Extract every line in the records below that contains the string "gravel", and copy each such line. Case counts.

**DATA FOR THIS TASK**
++++

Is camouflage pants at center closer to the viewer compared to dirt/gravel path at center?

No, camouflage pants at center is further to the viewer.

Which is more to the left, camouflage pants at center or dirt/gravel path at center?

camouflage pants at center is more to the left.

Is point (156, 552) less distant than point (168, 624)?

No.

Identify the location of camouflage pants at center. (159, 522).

++++

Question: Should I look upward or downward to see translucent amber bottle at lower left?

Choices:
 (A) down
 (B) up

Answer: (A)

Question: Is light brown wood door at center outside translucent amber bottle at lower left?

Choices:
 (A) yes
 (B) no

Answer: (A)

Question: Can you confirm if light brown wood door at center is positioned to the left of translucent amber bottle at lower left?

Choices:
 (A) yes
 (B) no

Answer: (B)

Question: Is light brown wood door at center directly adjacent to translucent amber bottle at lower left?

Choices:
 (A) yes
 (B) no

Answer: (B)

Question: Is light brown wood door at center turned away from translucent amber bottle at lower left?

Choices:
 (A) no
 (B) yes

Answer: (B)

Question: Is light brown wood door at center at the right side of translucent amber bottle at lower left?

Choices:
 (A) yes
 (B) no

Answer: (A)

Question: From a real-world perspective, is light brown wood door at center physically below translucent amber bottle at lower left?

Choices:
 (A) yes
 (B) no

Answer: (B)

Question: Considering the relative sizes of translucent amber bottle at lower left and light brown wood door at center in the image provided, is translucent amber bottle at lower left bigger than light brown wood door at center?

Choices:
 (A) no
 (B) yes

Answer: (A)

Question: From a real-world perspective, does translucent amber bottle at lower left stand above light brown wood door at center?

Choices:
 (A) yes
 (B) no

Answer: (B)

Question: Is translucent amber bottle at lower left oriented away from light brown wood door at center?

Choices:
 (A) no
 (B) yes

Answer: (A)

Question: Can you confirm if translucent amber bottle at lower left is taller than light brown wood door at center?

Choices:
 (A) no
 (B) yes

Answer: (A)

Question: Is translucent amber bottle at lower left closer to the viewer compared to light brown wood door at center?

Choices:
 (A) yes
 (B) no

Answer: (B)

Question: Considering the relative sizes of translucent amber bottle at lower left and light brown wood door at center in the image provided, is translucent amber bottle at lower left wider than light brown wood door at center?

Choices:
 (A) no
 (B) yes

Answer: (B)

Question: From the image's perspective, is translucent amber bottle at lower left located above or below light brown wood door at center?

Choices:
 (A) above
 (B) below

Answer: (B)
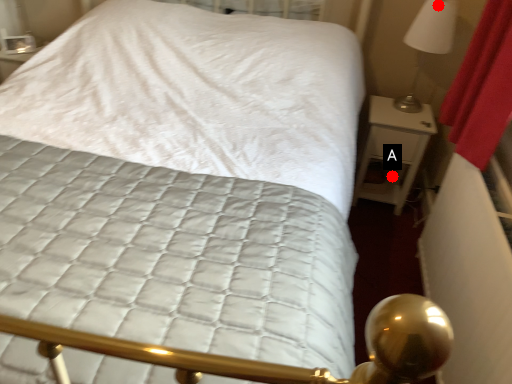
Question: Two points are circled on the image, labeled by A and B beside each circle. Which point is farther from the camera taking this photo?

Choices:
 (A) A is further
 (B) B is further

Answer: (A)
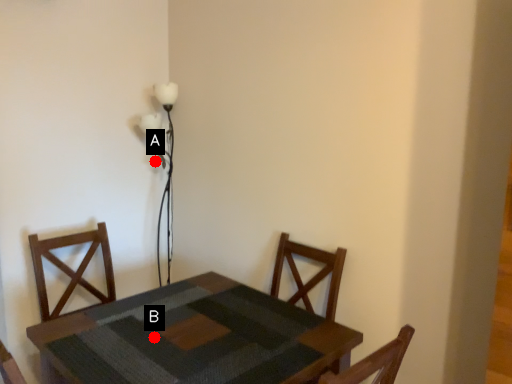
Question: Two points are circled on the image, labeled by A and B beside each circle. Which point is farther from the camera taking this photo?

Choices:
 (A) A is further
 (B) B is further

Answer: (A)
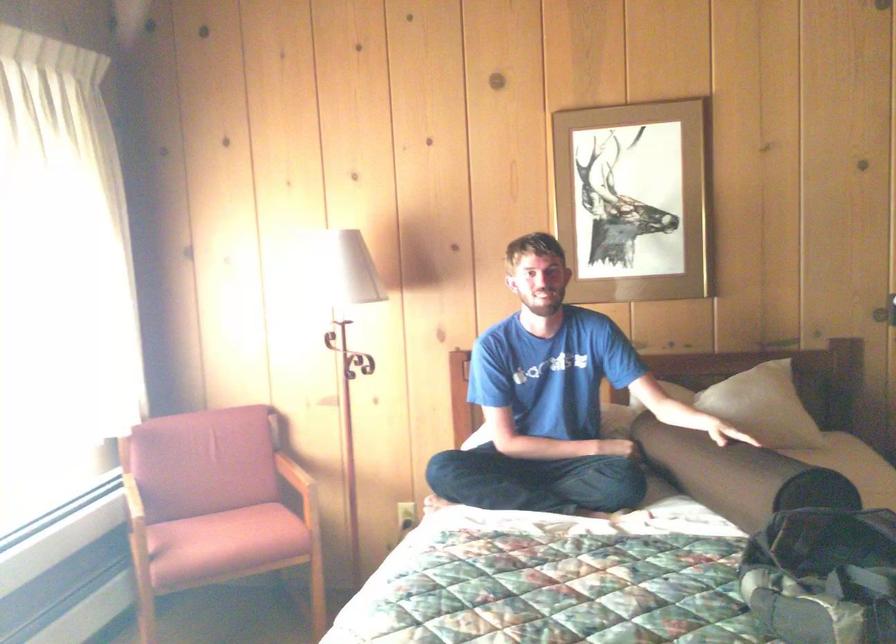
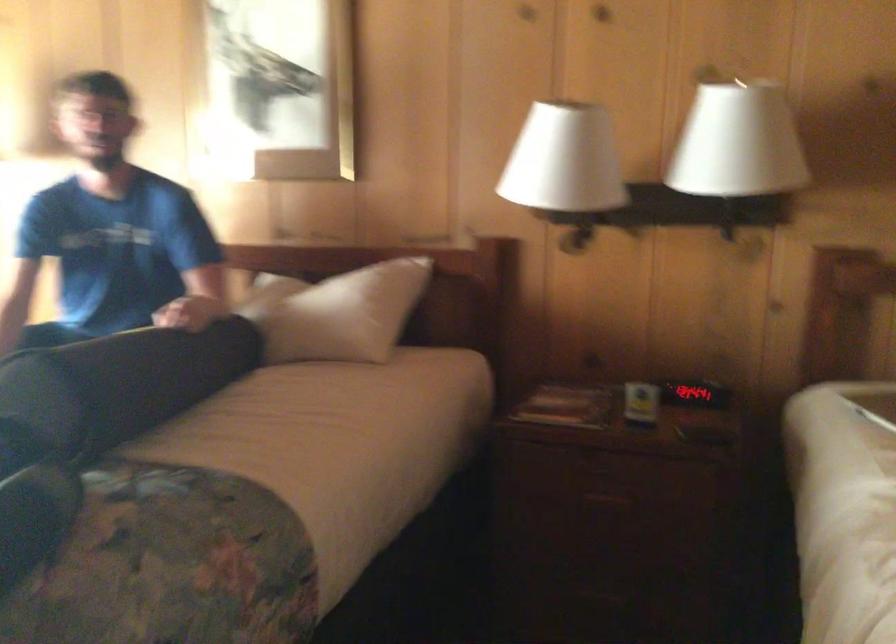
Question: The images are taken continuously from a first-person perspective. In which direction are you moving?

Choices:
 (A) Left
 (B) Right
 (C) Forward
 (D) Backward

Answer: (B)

++++

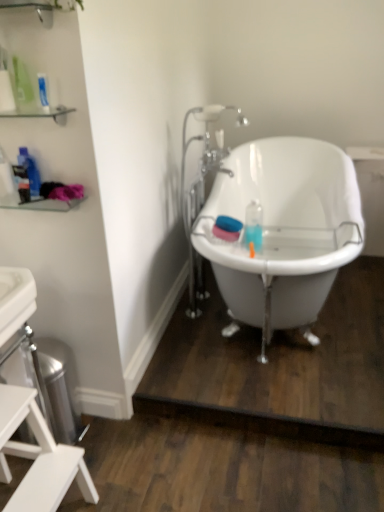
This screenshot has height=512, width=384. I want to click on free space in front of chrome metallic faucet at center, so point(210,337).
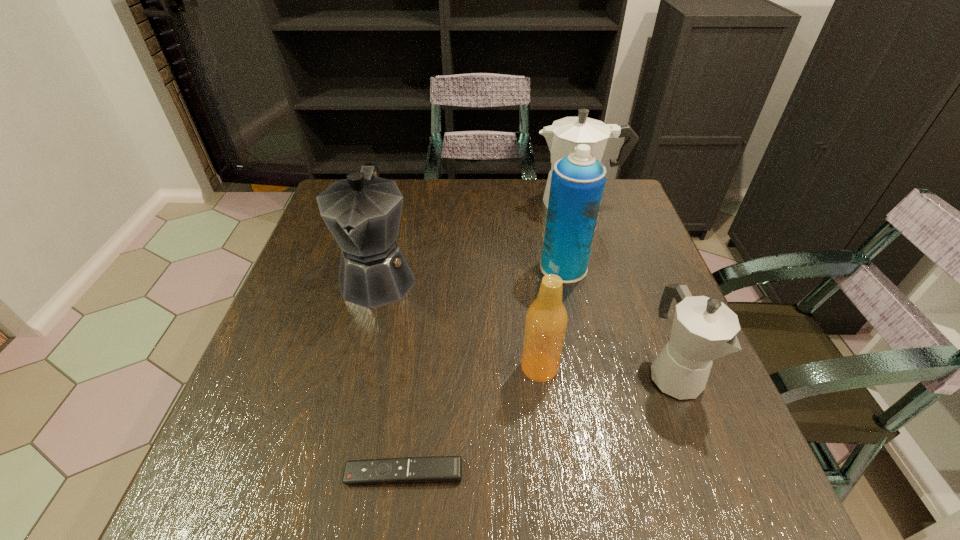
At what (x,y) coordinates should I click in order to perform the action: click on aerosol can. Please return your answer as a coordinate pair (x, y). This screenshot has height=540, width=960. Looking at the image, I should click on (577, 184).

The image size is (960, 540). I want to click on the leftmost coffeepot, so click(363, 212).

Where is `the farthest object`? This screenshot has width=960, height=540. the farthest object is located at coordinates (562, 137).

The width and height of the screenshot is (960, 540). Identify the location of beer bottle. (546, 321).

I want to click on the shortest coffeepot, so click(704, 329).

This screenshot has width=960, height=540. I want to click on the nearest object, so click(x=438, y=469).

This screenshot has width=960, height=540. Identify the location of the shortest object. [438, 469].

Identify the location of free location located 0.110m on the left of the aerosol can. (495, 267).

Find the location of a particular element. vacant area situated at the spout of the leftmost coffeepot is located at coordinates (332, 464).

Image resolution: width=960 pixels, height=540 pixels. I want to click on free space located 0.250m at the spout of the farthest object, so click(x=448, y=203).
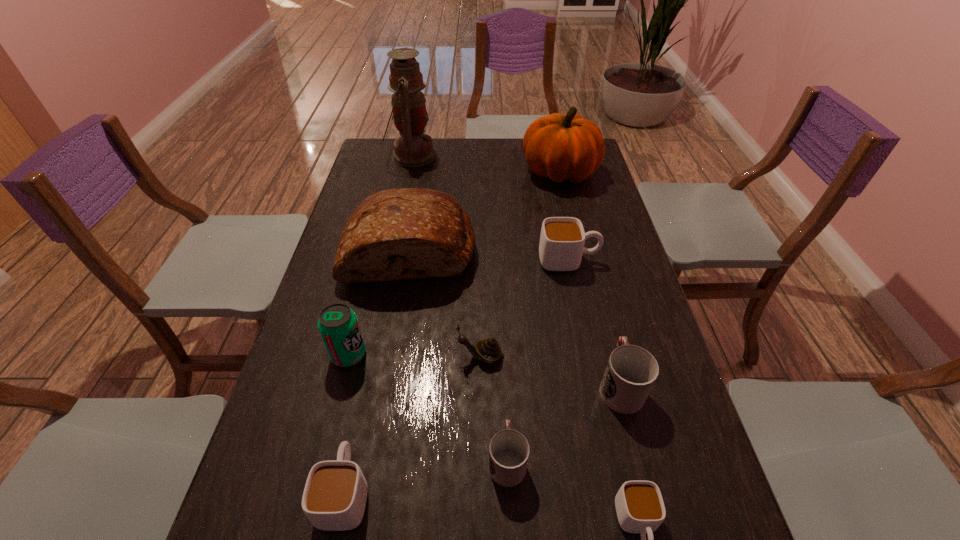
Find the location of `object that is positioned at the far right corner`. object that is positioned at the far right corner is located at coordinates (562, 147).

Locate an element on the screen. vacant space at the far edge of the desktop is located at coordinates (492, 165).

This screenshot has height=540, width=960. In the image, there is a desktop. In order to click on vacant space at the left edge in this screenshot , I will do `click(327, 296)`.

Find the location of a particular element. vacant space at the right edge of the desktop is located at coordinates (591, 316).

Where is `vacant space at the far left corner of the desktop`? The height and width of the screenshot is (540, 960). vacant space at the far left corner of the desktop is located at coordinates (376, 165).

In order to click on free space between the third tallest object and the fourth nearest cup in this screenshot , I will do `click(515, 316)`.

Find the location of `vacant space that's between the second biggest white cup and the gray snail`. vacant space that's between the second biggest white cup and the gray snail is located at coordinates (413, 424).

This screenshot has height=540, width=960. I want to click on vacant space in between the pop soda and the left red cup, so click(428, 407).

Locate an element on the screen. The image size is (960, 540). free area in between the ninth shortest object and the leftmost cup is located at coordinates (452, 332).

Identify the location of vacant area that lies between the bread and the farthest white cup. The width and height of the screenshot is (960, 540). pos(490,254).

++++

**SOLUTION TO THIS PROBLEM**
Is camouflage pants at center closer to the viewer compared to dirt/gravel path at center?
Which is more to the left, camouflage pants at center or dirt/gravel path at center?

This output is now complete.